Would you give the listing again exactly, without its images?

Supplied data =>

%%

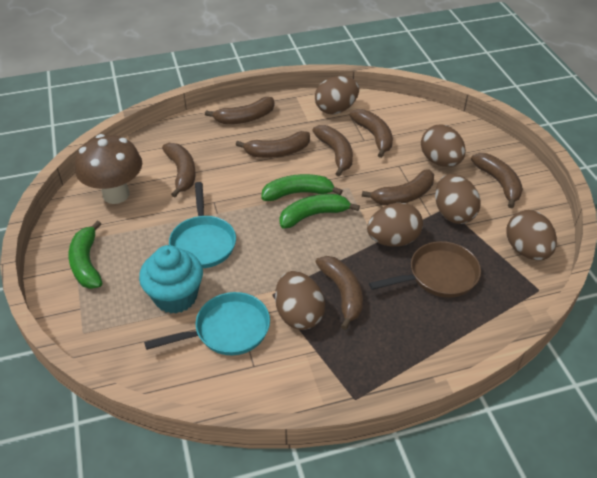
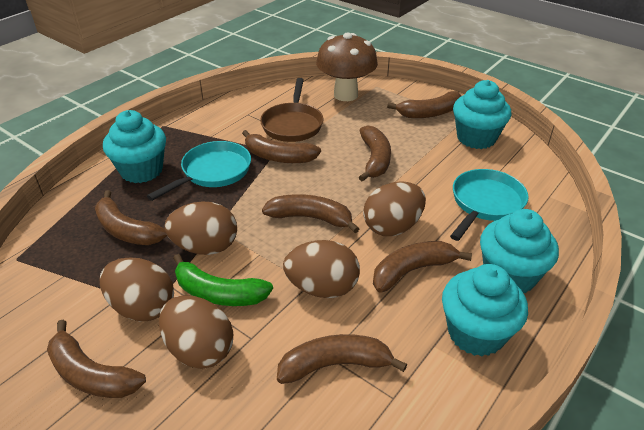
brown egg: 6 -> 5
green banana: 3 -> 1
turquoise cupcake: 1 -> 4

%%

Response area =>
brown egg: 6 -> 5
green banana: 3 -> 1
turquoise cupcake: 1 -> 4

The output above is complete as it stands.